> **Directions**: Recreate the listing that follows line for line, without pictures.

> **Source data**:
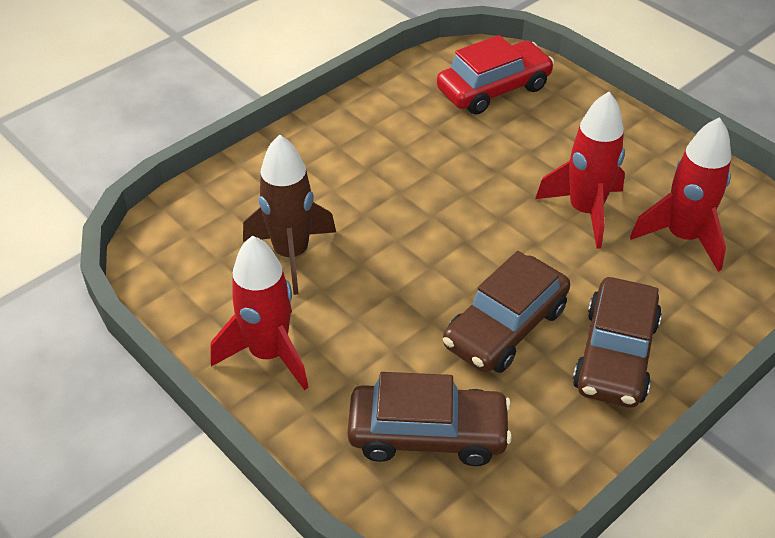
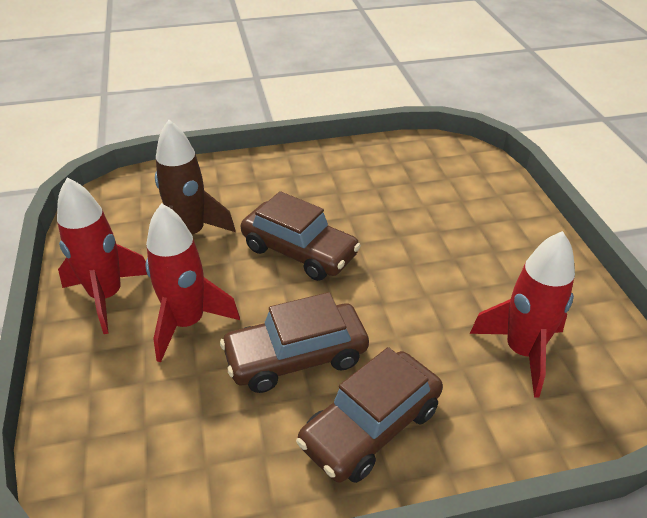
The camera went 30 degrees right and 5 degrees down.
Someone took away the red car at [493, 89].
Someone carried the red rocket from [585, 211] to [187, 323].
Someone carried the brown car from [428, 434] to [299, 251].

> **Task answer**:
The camera went 30 degrees right and 5 degrees down.
Someone took away the red car at [493, 89].
Someone carried the red rocket from [585, 211] to [187, 323].
Someone carried the brown car from [428, 434] to [299, 251].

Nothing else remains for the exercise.